** Problem **
Below are lines of records; copy exactly those from the one containing "[(396,0),(341,0),(334,25),(386,39),(396,0)]" through the one containing "[(52,385),(0,380),(0,438),(42,442),(42,437),(47,437),(52,385)]", leaving the pictures behind.

______

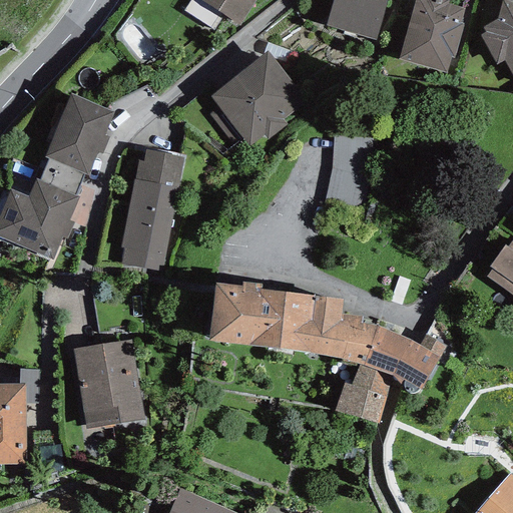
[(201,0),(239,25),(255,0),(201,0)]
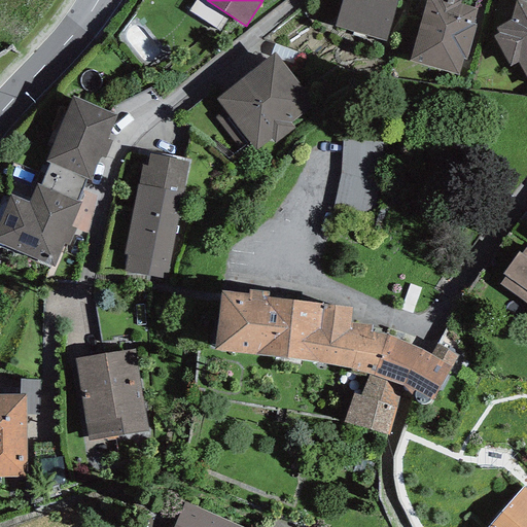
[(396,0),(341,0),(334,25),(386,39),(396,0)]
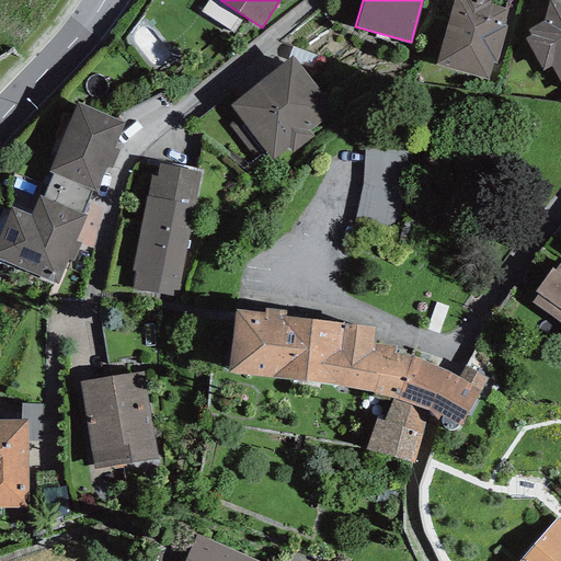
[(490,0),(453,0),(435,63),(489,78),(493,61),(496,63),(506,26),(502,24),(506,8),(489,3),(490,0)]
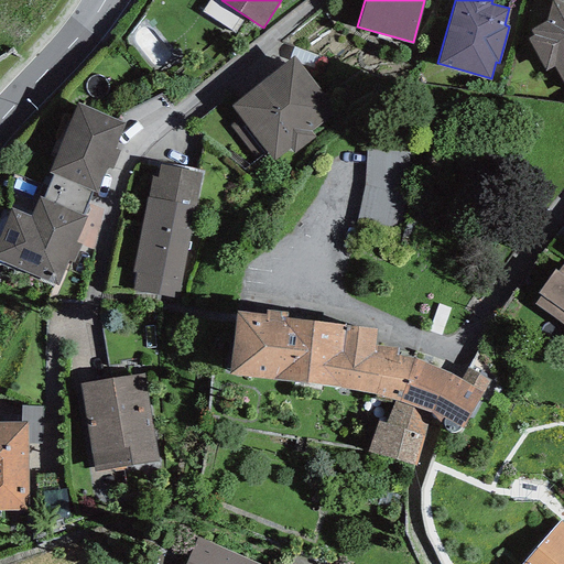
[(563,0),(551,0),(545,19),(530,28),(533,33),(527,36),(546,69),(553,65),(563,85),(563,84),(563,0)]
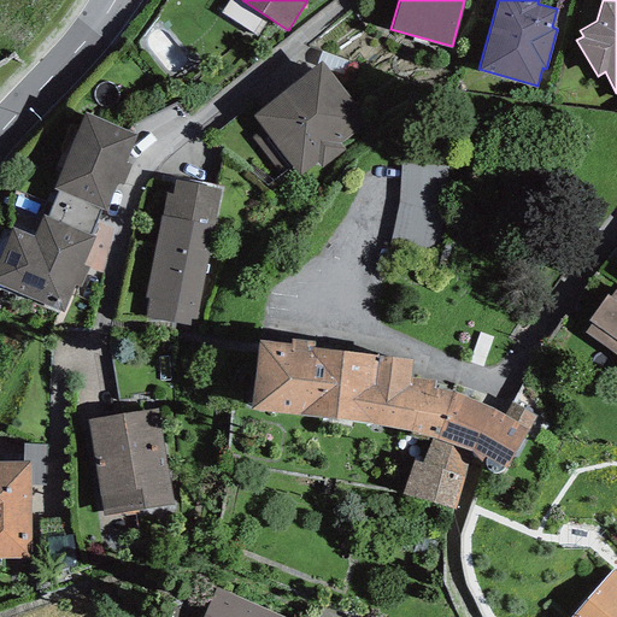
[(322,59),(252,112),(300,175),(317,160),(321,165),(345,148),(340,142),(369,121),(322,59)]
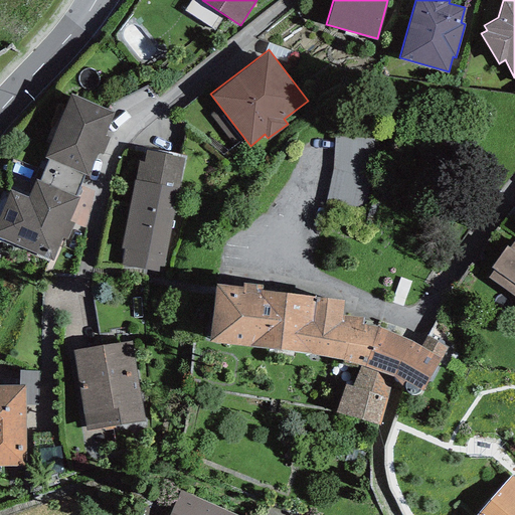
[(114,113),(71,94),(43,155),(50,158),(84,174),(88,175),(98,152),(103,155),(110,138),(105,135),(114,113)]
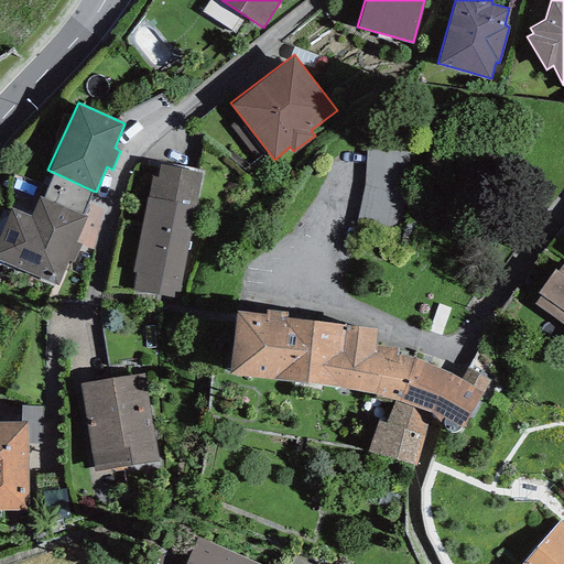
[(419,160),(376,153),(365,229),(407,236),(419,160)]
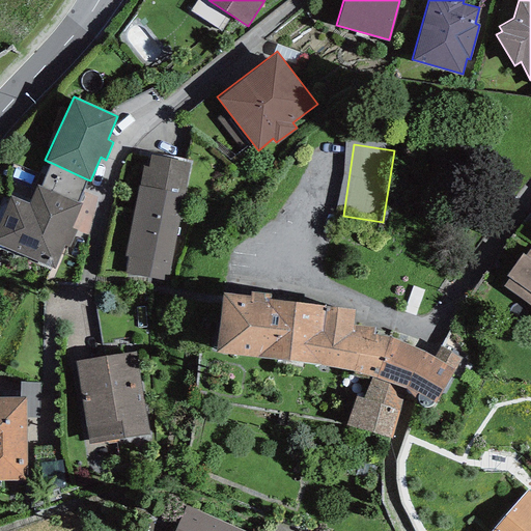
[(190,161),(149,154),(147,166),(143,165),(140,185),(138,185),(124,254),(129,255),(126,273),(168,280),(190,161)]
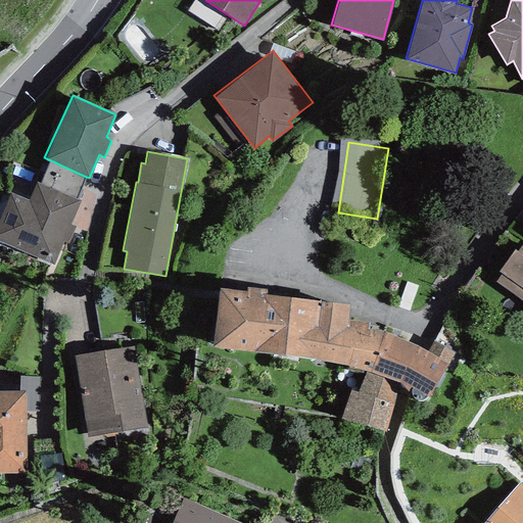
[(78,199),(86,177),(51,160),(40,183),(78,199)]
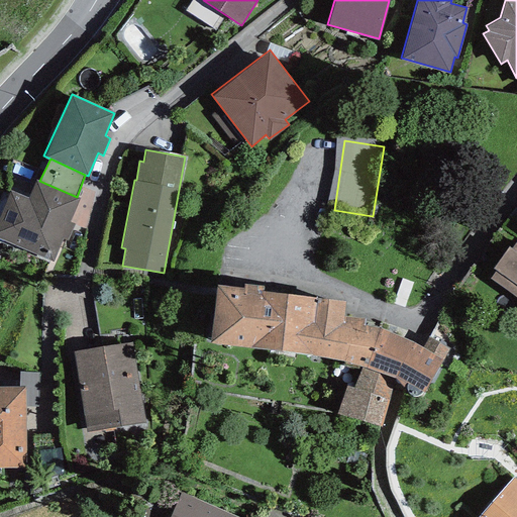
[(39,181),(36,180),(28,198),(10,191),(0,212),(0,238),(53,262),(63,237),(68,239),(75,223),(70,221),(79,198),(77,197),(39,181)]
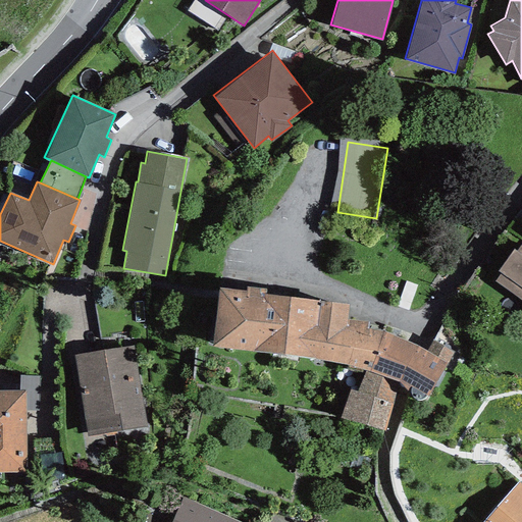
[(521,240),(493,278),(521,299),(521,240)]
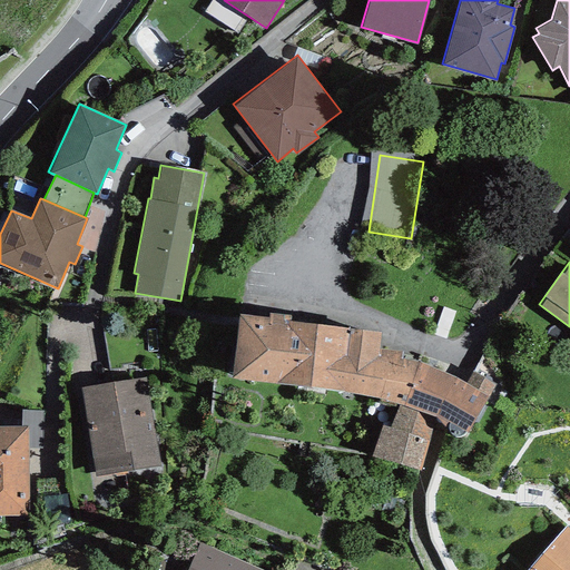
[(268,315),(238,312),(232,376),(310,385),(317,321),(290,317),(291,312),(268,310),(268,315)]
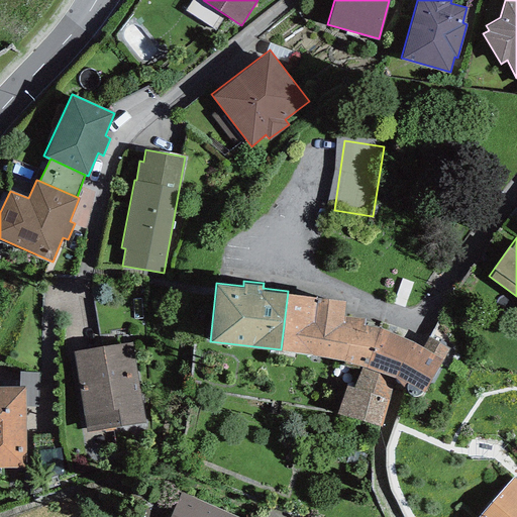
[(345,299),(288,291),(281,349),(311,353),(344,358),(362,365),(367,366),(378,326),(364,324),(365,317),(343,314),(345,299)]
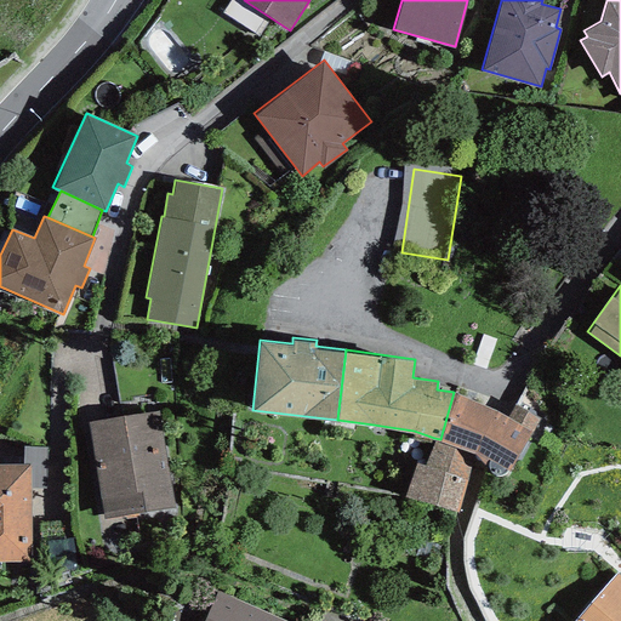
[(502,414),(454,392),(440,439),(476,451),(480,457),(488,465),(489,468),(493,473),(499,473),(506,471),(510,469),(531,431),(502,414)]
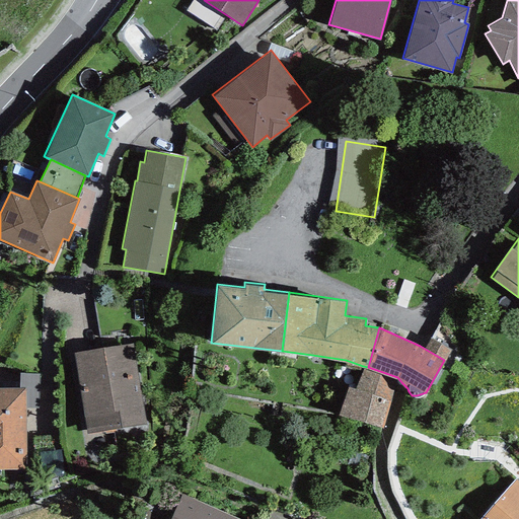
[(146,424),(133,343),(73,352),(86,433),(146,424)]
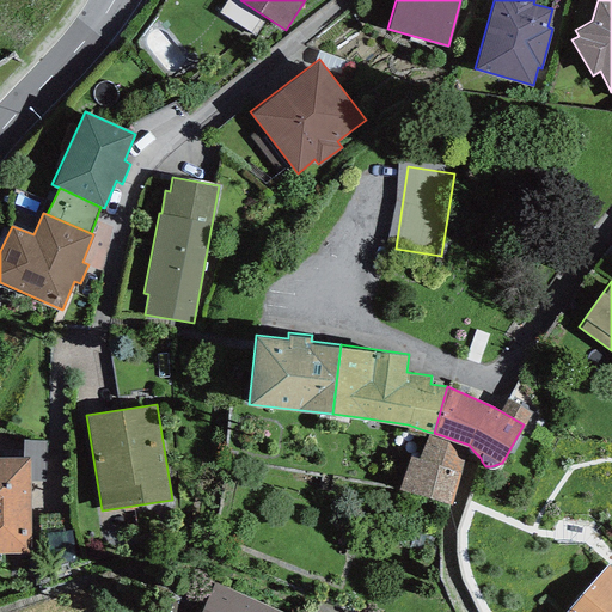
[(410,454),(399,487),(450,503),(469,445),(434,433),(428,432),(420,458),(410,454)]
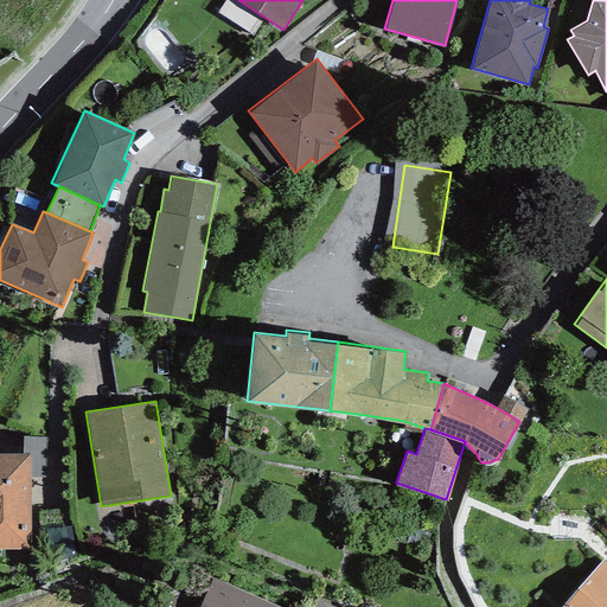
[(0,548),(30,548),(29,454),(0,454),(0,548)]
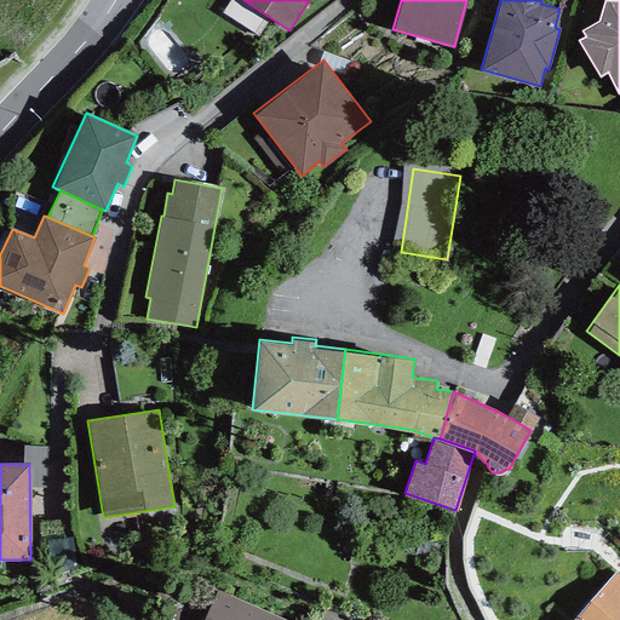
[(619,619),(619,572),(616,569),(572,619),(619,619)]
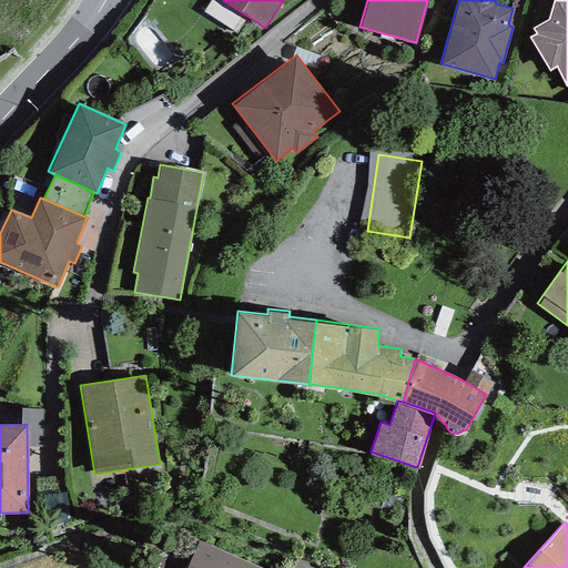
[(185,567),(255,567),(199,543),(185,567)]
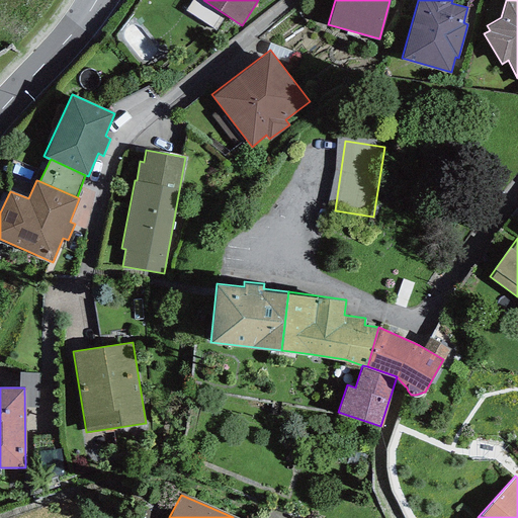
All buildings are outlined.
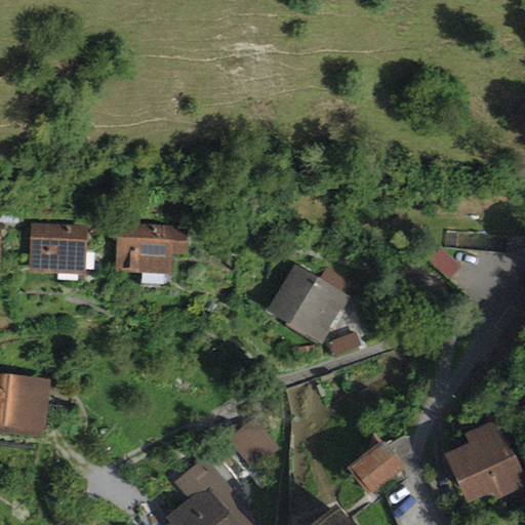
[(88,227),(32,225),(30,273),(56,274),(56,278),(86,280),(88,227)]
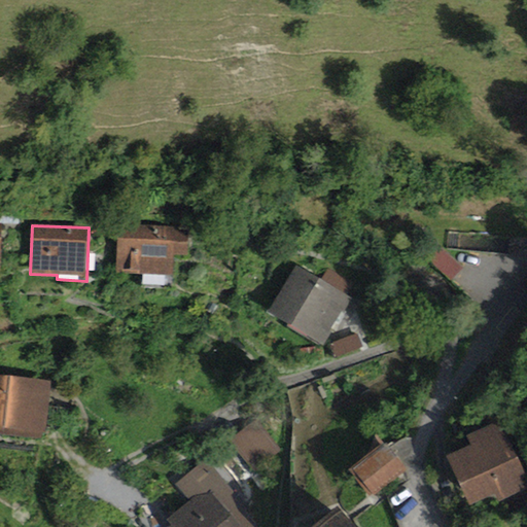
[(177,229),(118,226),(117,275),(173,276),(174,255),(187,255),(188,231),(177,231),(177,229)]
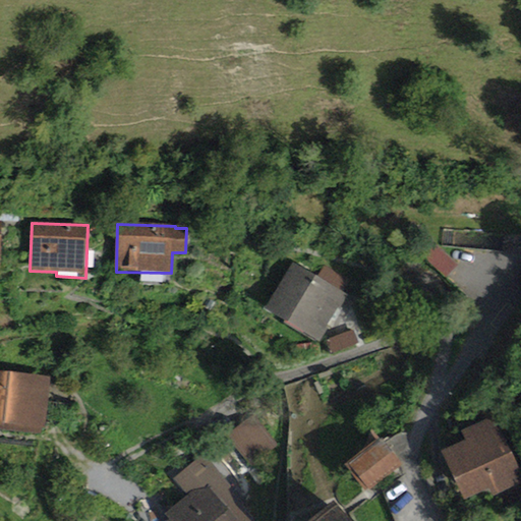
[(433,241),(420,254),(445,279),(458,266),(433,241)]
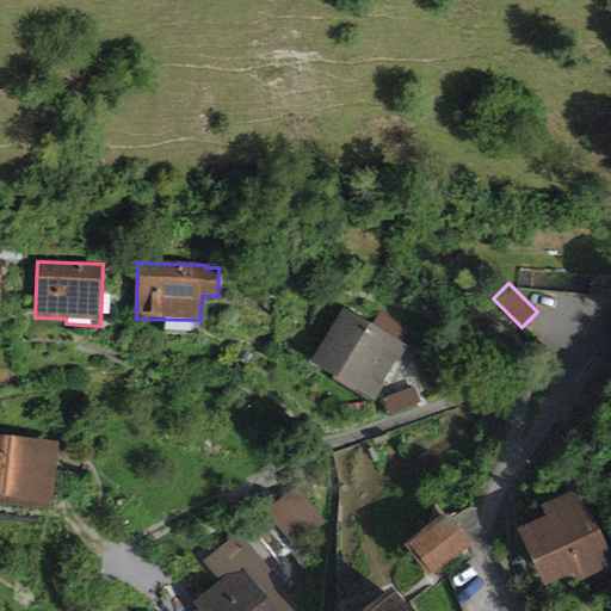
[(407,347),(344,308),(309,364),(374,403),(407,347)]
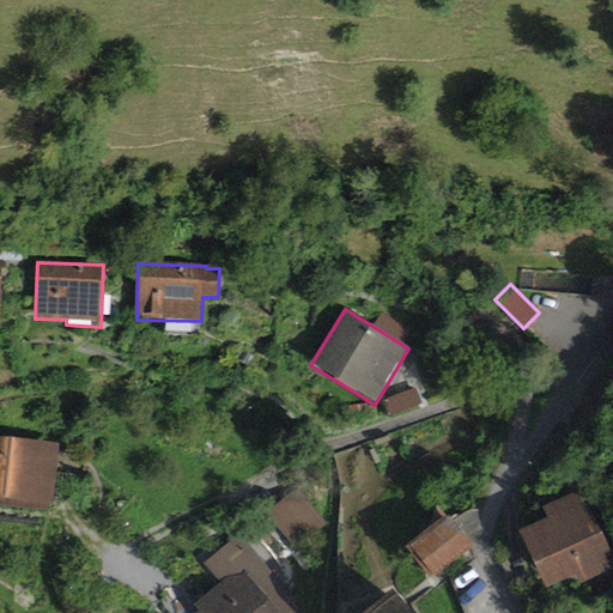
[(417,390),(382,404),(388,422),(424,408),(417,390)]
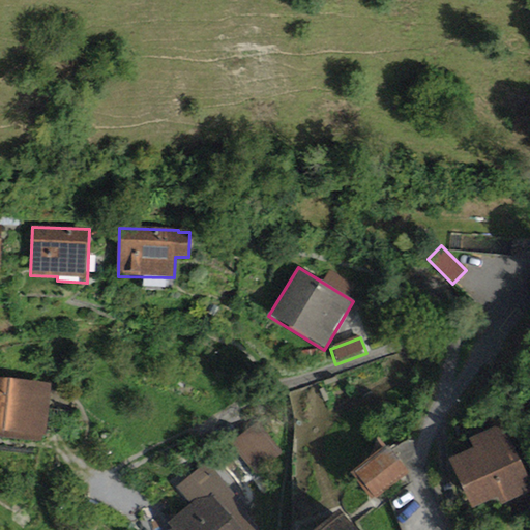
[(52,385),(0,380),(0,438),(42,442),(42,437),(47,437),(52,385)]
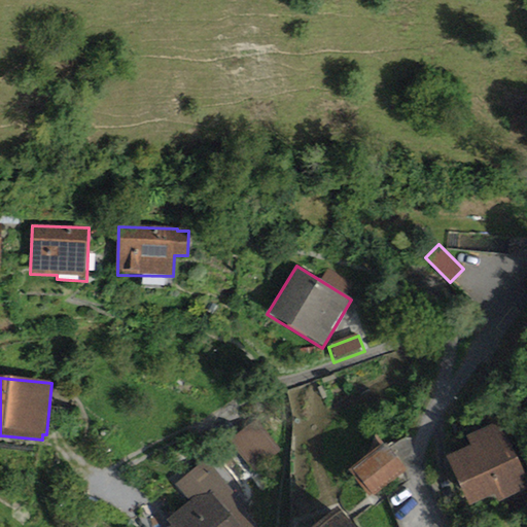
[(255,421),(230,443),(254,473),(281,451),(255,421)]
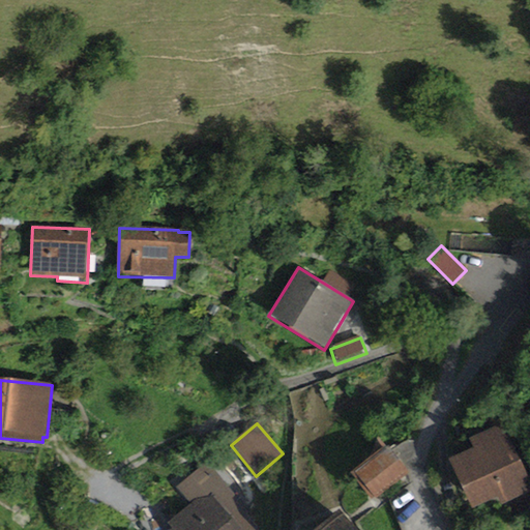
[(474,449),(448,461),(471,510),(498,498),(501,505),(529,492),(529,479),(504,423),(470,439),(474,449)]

______

** Answer **
[(396,0),(341,0),(334,25),(386,39),(396,0)]
[(490,0),(453,0),(435,63),(489,78),(493,61),(496,63),(506,26),(502,24),(506,8),(489,3),(490,0)]
[(563,0),(551,0),(545,19),(530,28),(533,33),(527,36),(546,69),(553,65),(563,85),(563,84),(563,0)]
[(322,59),(252,112),(300,175),(317,160),(321,165),(345,148),(340,142),(369,121),(322,59)]
[(114,113),(71,94),(43,155),(50,158),(84,174),(88,175),(98,152),(103,155),(110,138),(105,135),(114,113)]
[(419,160),(376,153),(365,229),(407,236),(419,160)]
[(190,161),(149,154),(147,166),(143,165),(140,185),(138,185),(124,254),(129,255),(126,273),(168,280),(190,161)]
[(78,199),(86,177),(51,160),(40,183),(78,199)]
[(39,181),(36,180),(28,198),(10,191),(0,212),(0,238),(53,262),(63,237),(68,239),(75,223),(70,221),(79,198),(77,197),(39,181)]
[(521,240),(493,278),(521,299),(521,240)]
[(268,315),(238,312),(232,376),(310,385),(317,321),(290,317),(291,312),(268,310),(268,315)]
[(345,299),(288,291),(281,349),(311,353),(344,358),(362,365),(367,366),(378,326),(364,324),(365,317),(343,314),(345,299)]
[(502,414),(454,392),(440,439),(476,451),(480,457),(488,465),(489,468),(493,473),(499,473),(506,471),(510,469),(531,431),(502,414)]
[(146,424),(133,343),(73,352),(86,433),(146,424)]
[(410,454),(399,487),(450,503),(469,445),(434,433),(428,432),(420,458),(410,454)]
[(0,548),(30,548),(29,454),(0,454),(0,548)]
[(619,619),(619,572),(616,569),(572,619),(619,619)]
[(185,567),(255,567),(199,543),(185,567)]
All buildings are outlined.
[(88,227),(32,225),(30,273),(56,274),(56,278),(86,280),(88,227)]
[(177,229),(118,226),(117,275),(173,276),(174,255),(187,255),(188,231),(177,231),(177,229)]
[(433,241),(420,254),(445,279),(458,266),(433,241)]
[(407,347),(344,308),(309,364),(374,403),(407,347)]
[(417,390),(382,404),(388,422),(424,408),(417,390)]
[(52,385),(0,380),(0,438),(42,442),(42,437),(47,437),(52,385)]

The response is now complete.